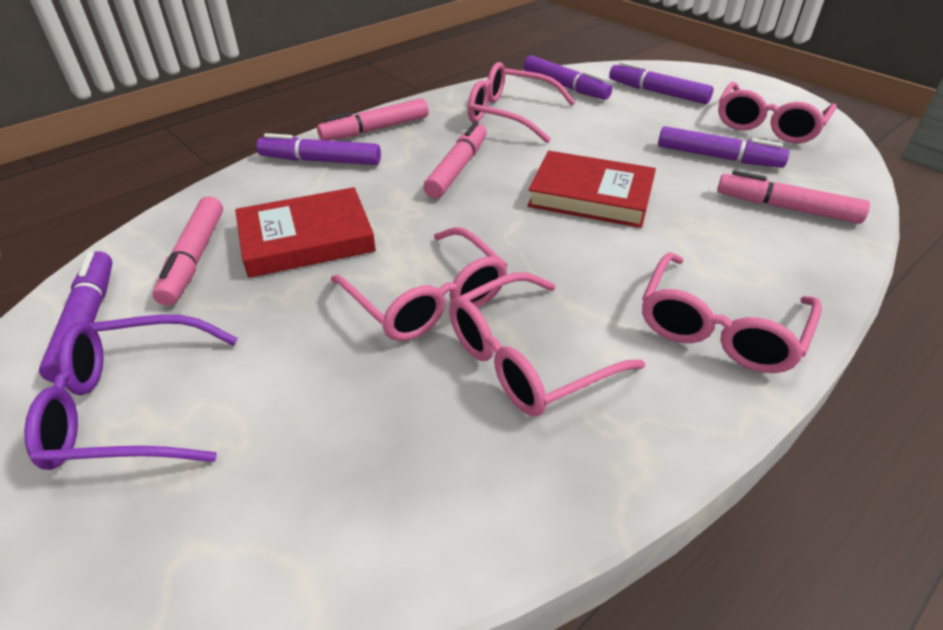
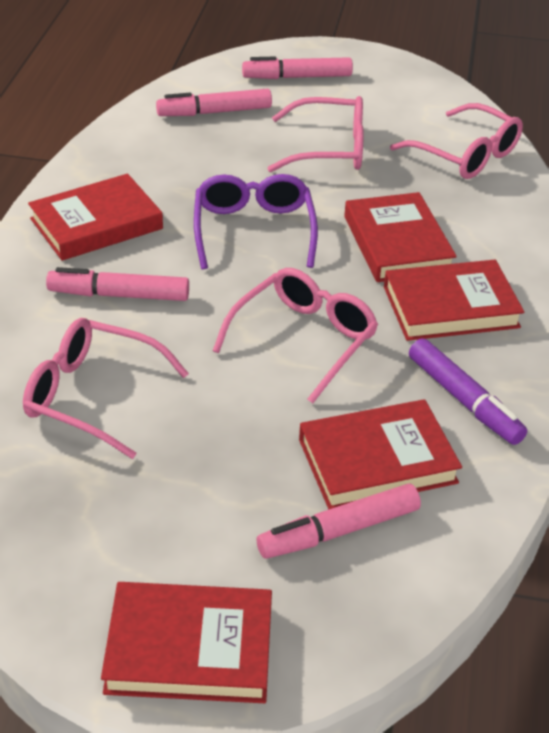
pink glasses: 5 -> 4
purple marker: 5 -> 1
red book: 2 -> 5

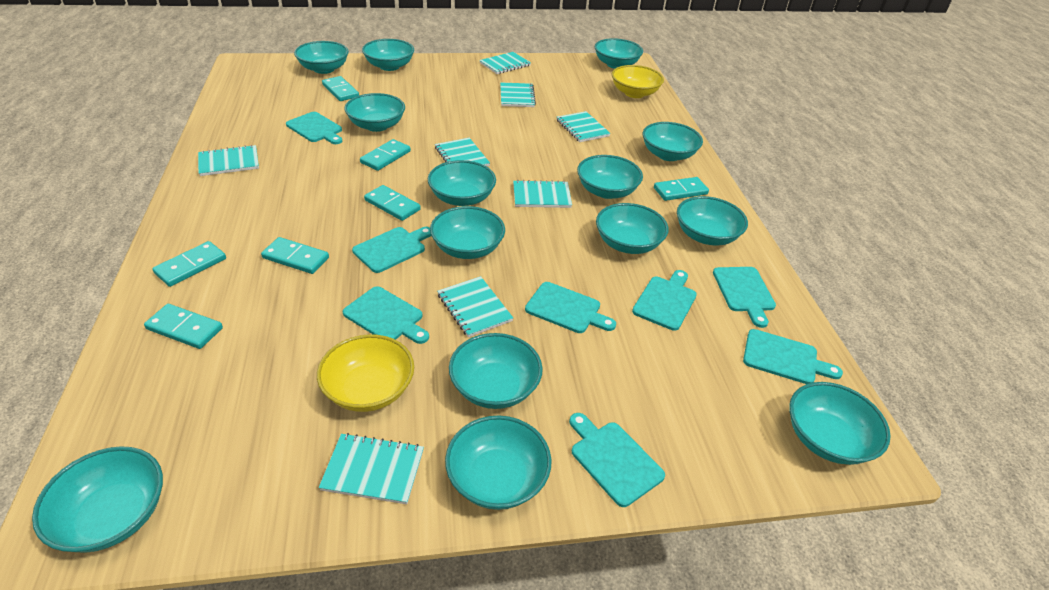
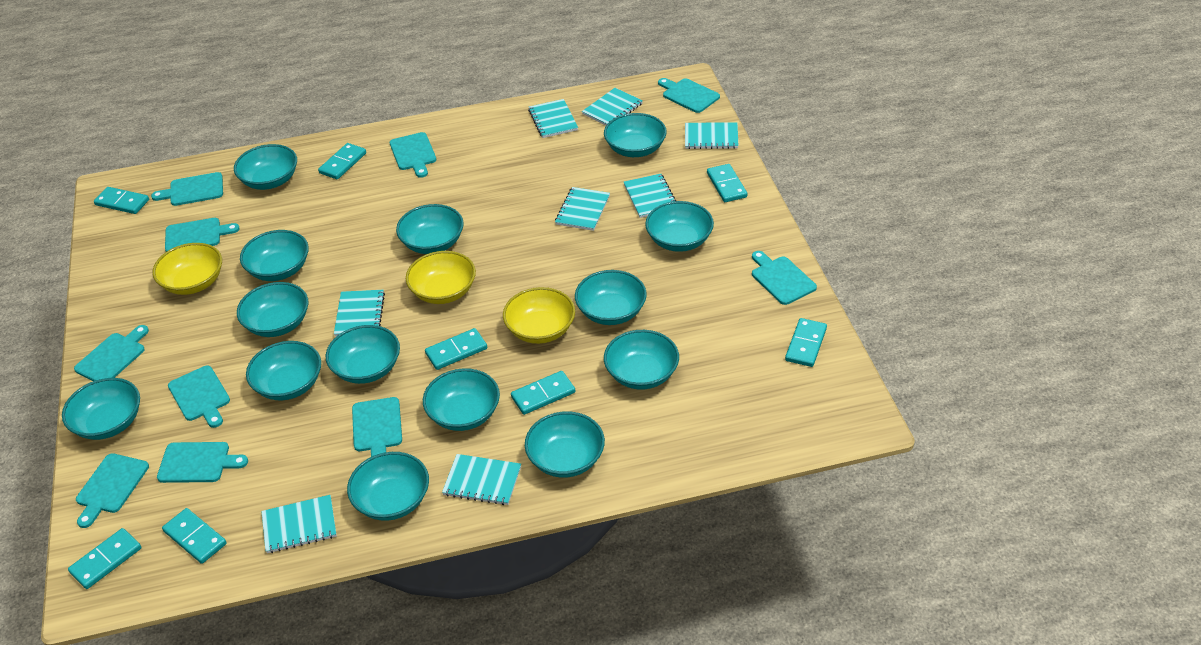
turquoise cutting board: 8 -> 10
turquoise domino: 7 -> 8
yellow bowl: 2 -> 3

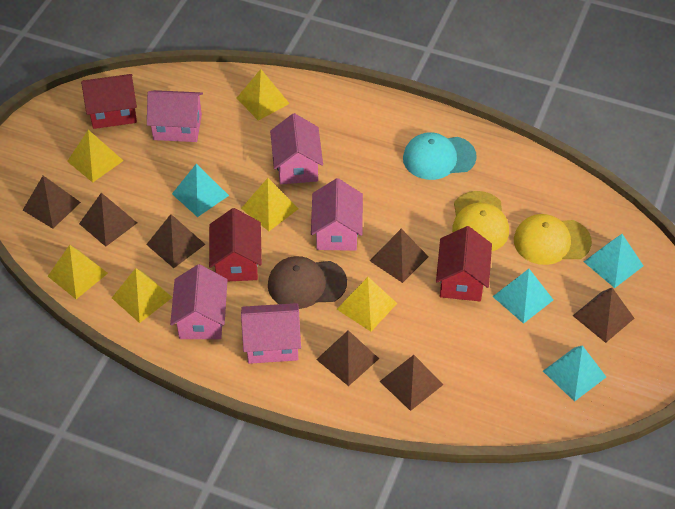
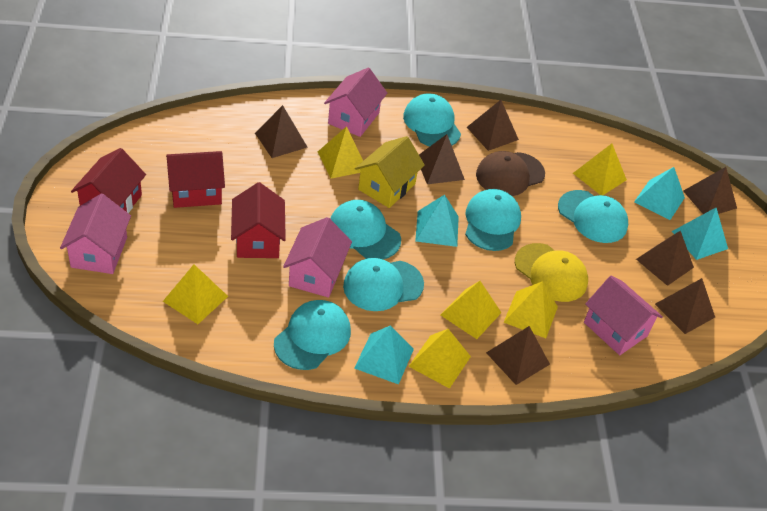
pink house: 5 -> 4
turquoise cap: 1 -> 6
yellow cap: 2 -> 1
yellow house: 0 -> 1

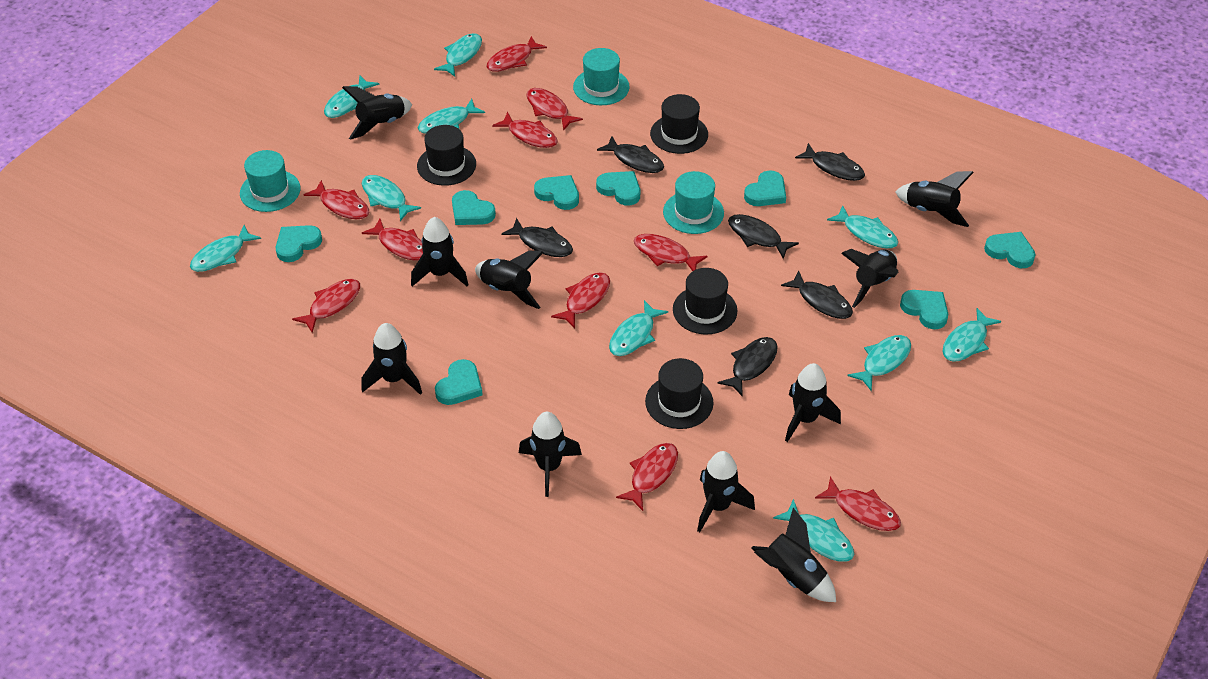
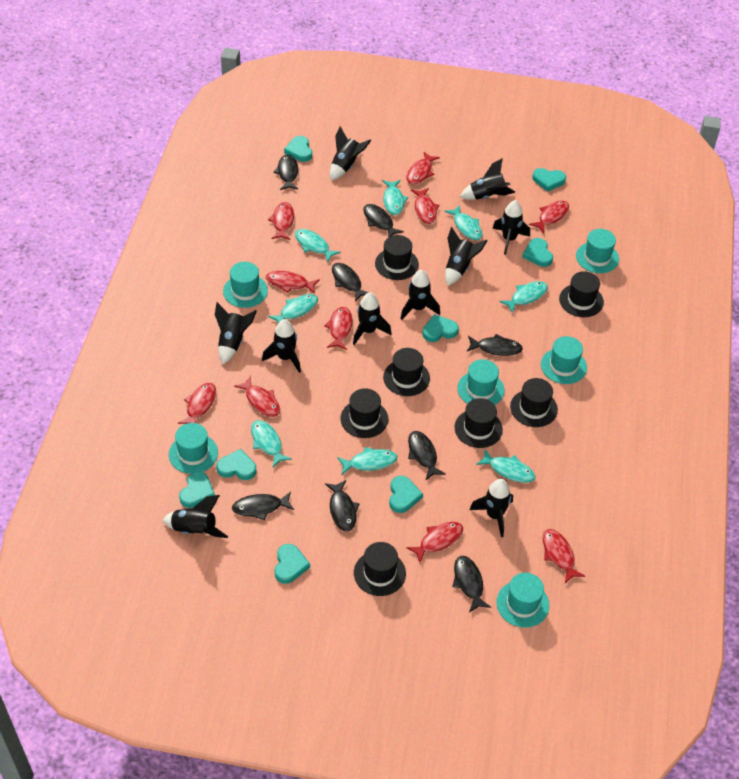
black fish: 6 -> 8
black hat: 4 -> 7
turquoise fish: 10 -> 8
turquoise hat: 3 -> 6

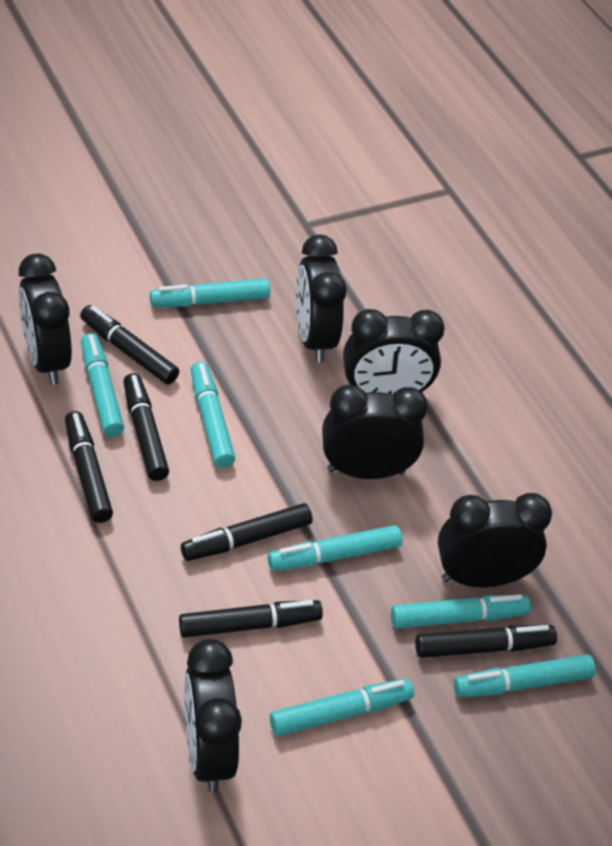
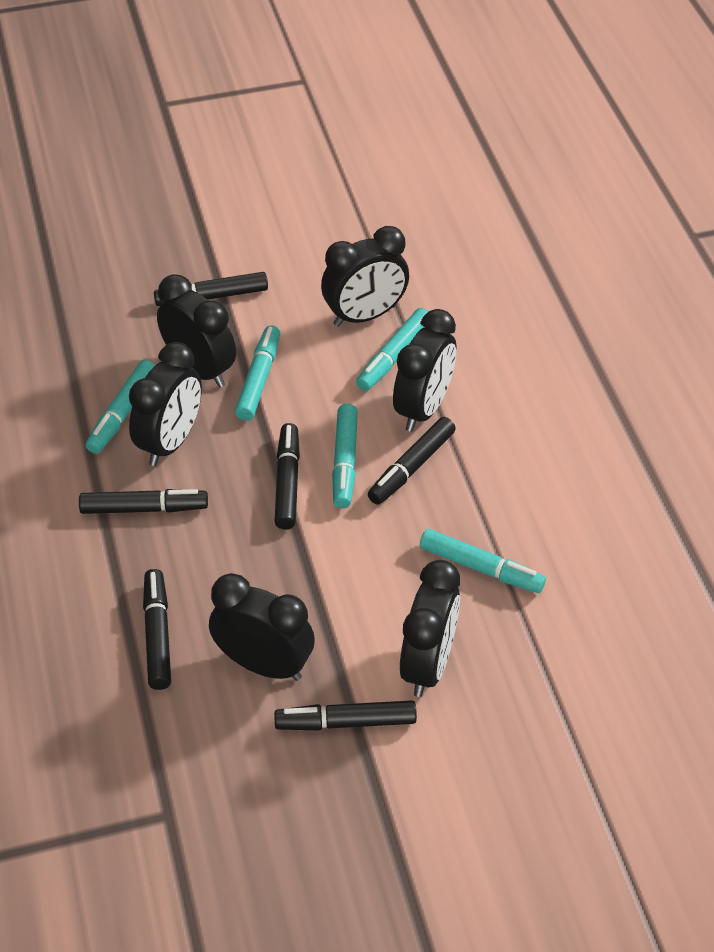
turquoise marker: 7 -> 5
##########
▶ [TASK DIRECTIONS]
If an entry contains a picture, leave it out and repeat the rest exactly.

▶ [TASK RESULT]
pink glasses: 5 -> 4
purple marker: 5 -> 1
red book: 2 -> 5

turquoise cutting board: 8 -> 10
turquoise domino: 7 -> 8
yellow bowl: 2 -> 3

pink house: 5 -> 4
turquoise cap: 1 -> 6
yellow cap: 2 -> 1
yellow house: 0 -> 1

black fish: 6 -> 8
black hat: 4 -> 7
turquoise fish: 10 -> 8
turquoise hat: 3 -> 6

turquoise marker: 7 -> 5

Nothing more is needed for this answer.